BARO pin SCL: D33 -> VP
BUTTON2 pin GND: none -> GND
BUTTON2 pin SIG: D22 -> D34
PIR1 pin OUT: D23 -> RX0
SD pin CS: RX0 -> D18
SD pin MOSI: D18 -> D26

--

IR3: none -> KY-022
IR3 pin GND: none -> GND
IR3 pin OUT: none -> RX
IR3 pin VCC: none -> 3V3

◆ Assignment: Output the material above exactly, but only from the line that carries "PIR1 pin OUT: D23 -> RX0" through the line that carries "SD pin MOSI: D18 -> D26".

◆ Solved problem:
PIR1 pin OUT: D23 -> RX0
SD pin CS: RX0 -> D18
SD pin MOSI: D18 -> D26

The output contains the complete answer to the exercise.